• [Available data]
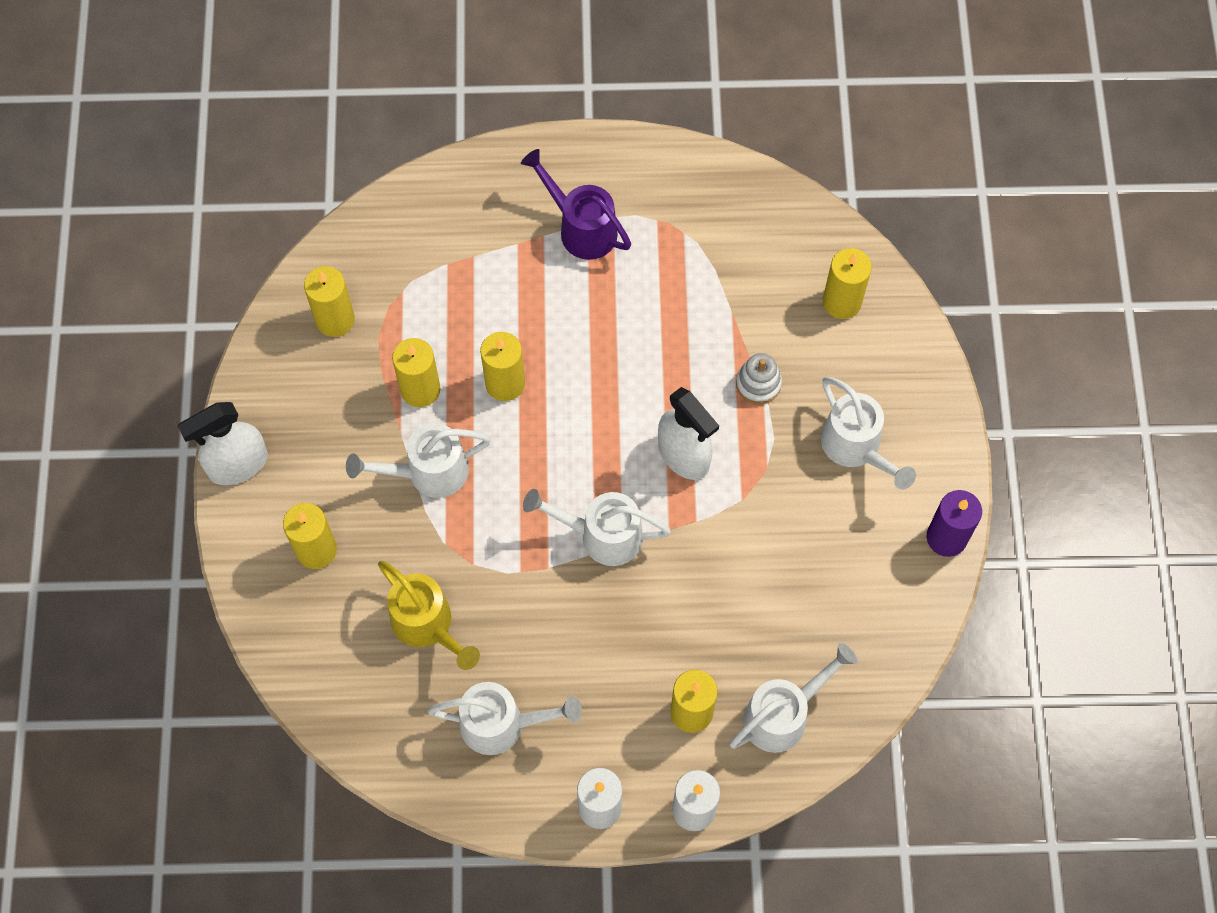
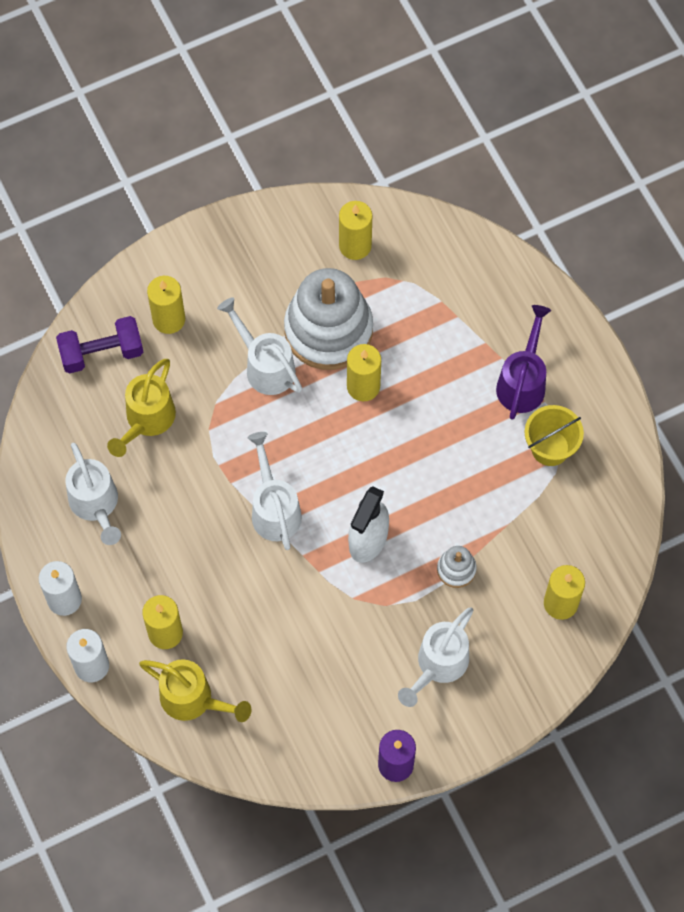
camera: 65 degrees right, 0 degrees up
(238, 465) = (208, 236): white spray bottle -> none
(318, 640) = (102, 353): none -> purple dumbbell
(420, 389) = (328, 330): yellow candle -> white stacking toy
(667, 235) = (550, 448): none -> yellow bucket
(783, 715) = (193, 699): white watering can -> yellow watering can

• [Activity] Every record above must be given again exactly; drop the pictures.

• [Exercise response]
camera: 65 degrees right, 0 degrees up
(238, 465) = (208, 236): white spray bottle -> none
(318, 640) = (102, 353): none -> purple dumbbell
(420, 389) = (328, 330): yellow candle -> white stacking toy
(667, 235) = (550, 448): none -> yellow bucket
(783, 715) = (193, 699): white watering can -> yellow watering can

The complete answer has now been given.